Check every line below for the word "OLED" and copy the ones that have it.

START Information

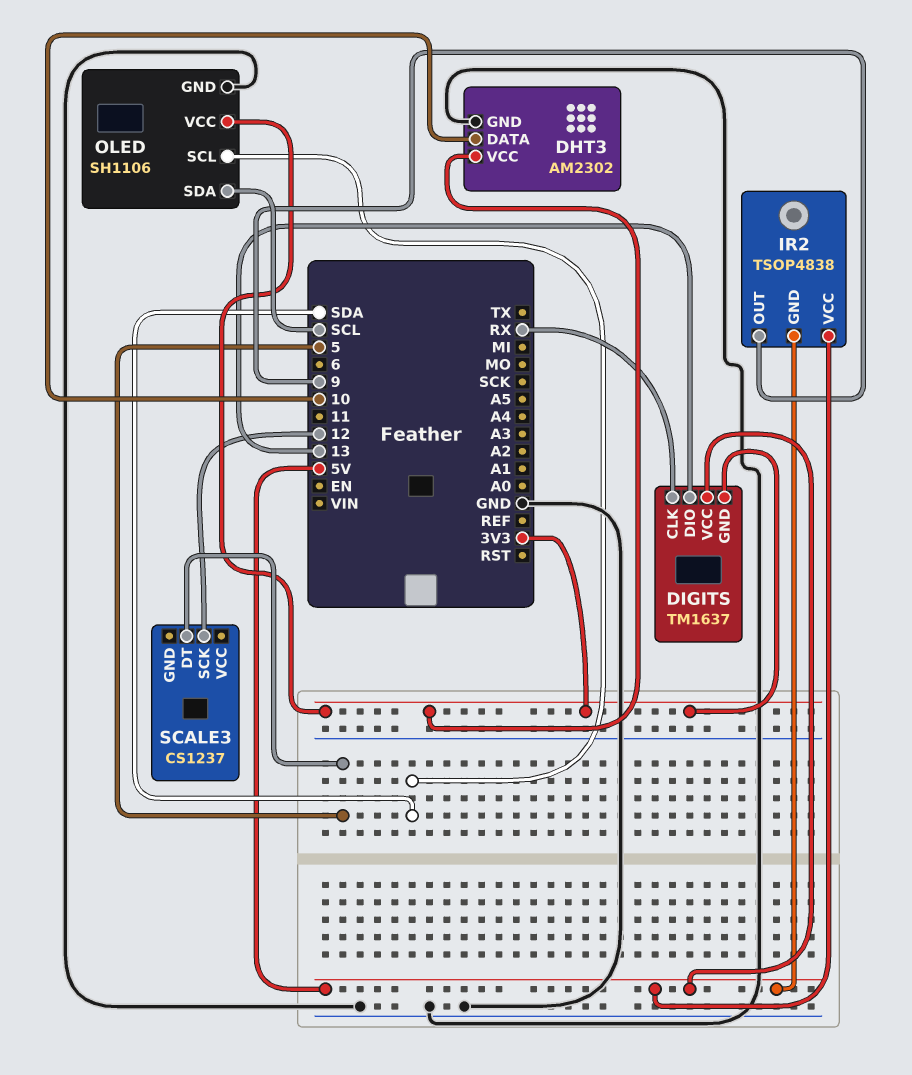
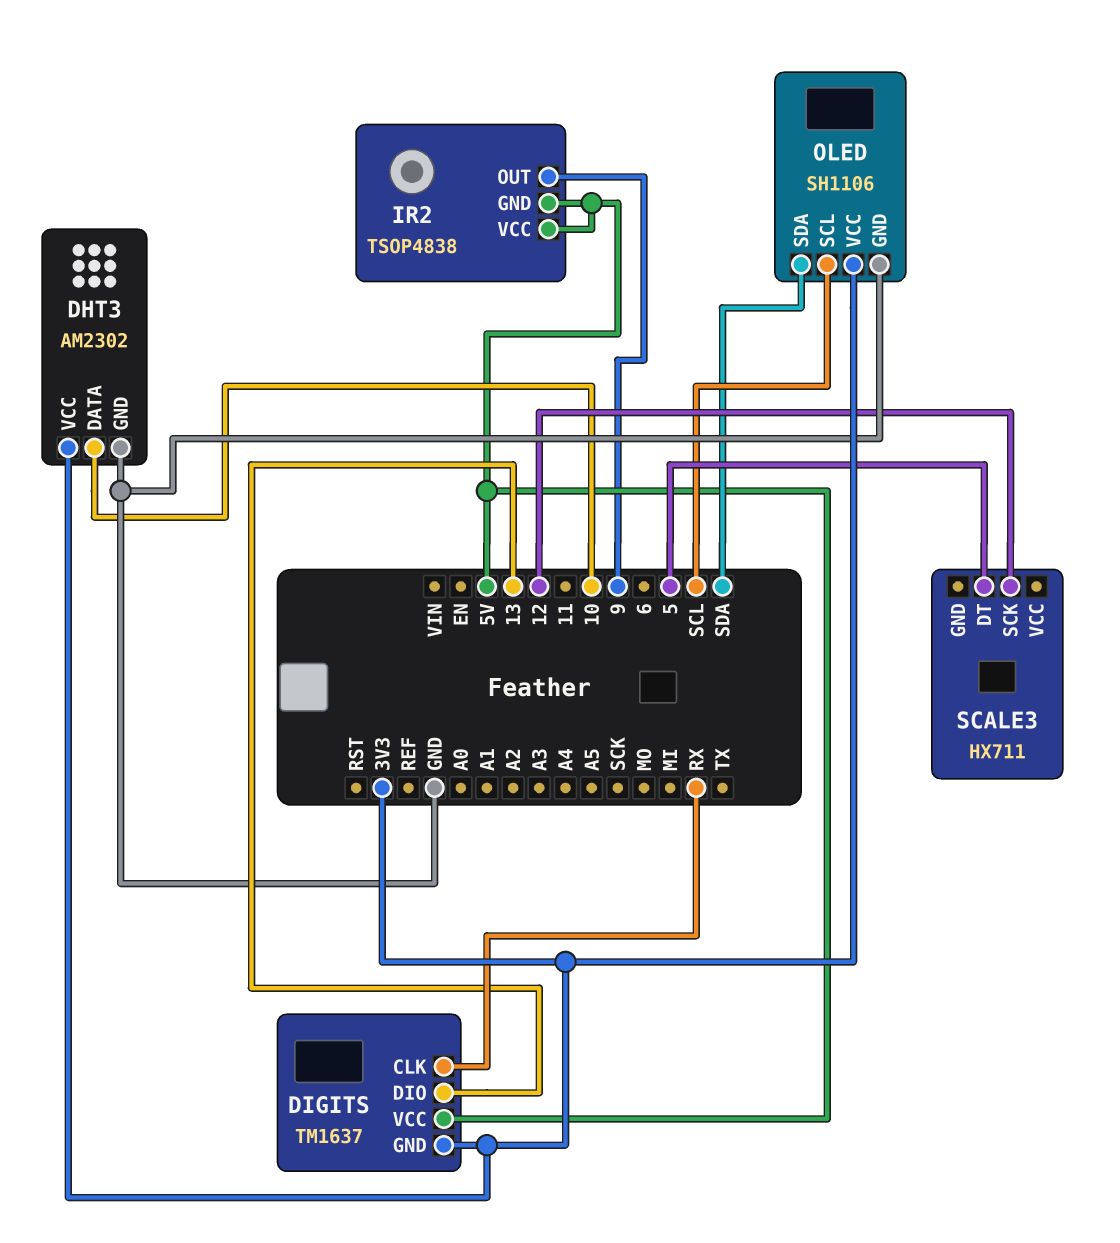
OLED pin SCL: SDA -> SCL
OLED pin SDA: SCL -> SDA
SCALE3: CS1237 -> HX711

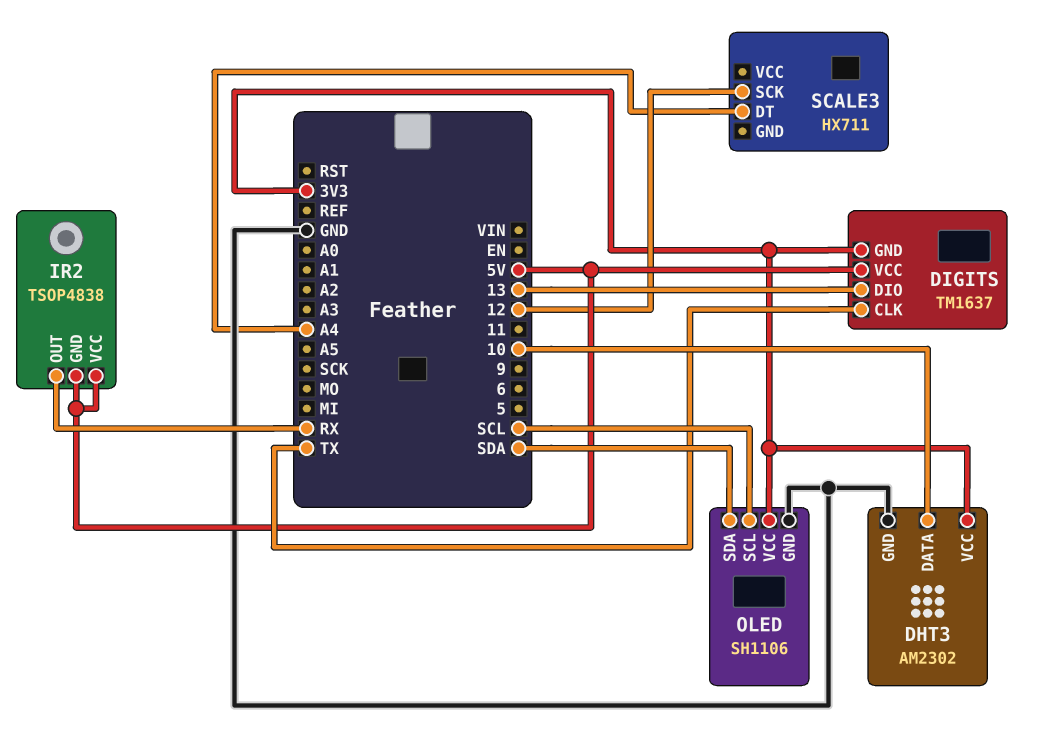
DIGITS pin CLK: RX -> TX
IR2 pin OUT: 9 -> RX
SCALE3 pin DT: 5 -> A4

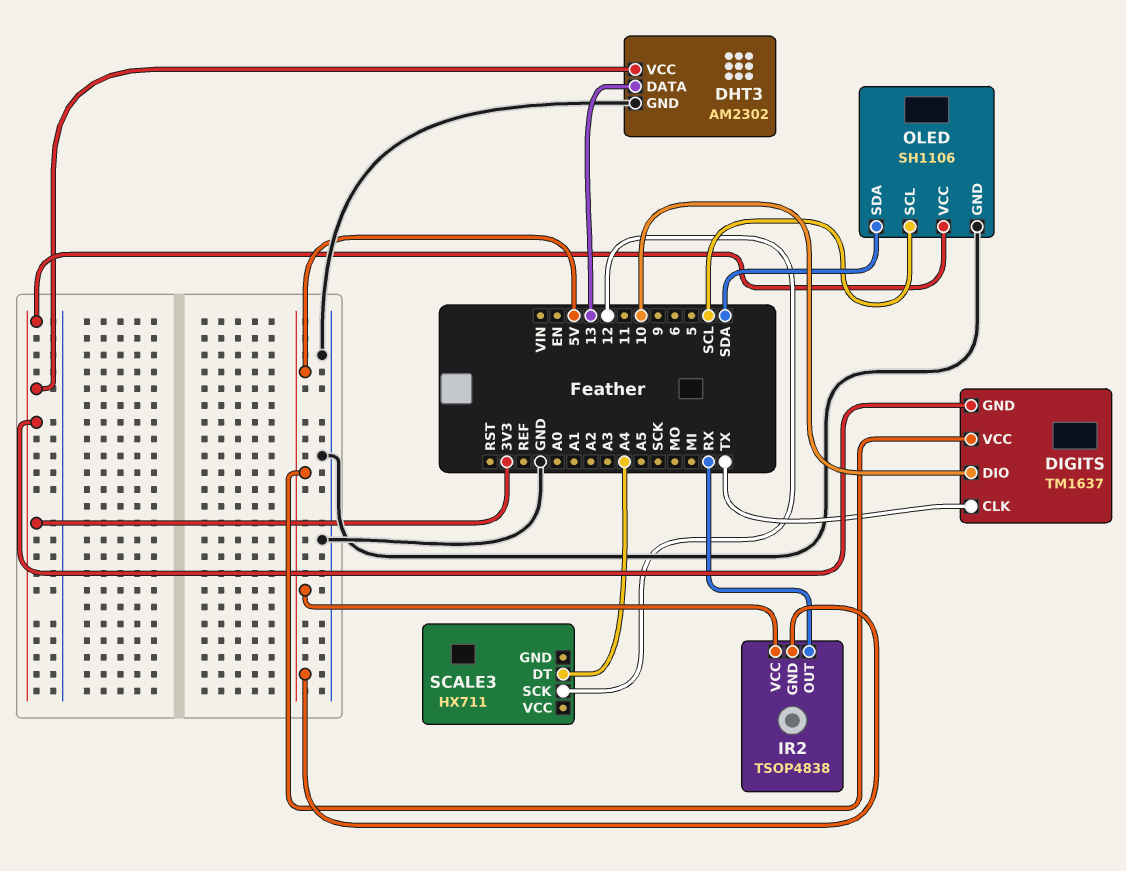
DHT3 pin DATA: 10 -> 13
DIGITS pin DIO: 13 -> 10

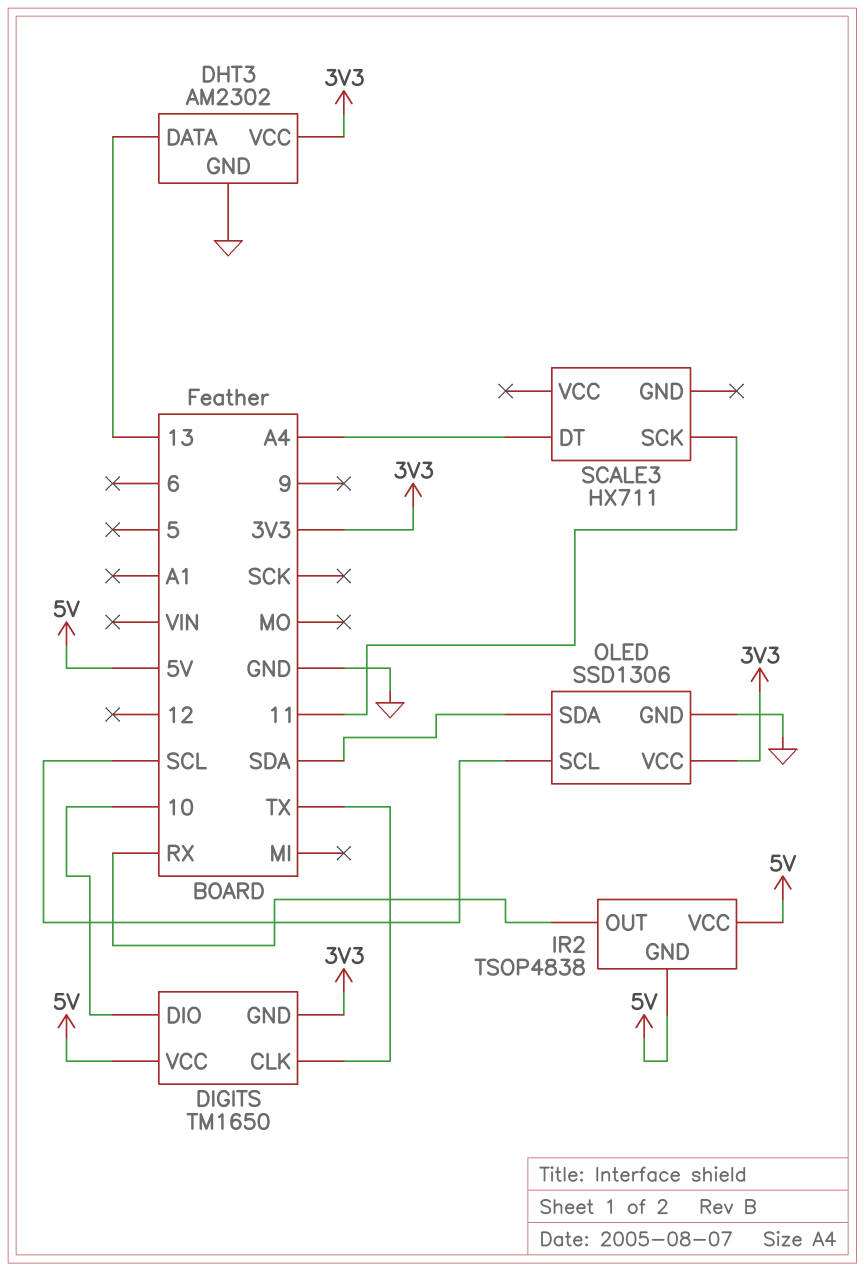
DIGITS: TM1637 -> TM1650
OLED: SH1106 -> SSD1306
SCALE3 pin SCK: 12 -> 11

END Information

(Reply)
OLED pin SCL: SDA -> SCL
OLED pin SDA: SCL -> SDA
OLED: SH1106 -> SSD1306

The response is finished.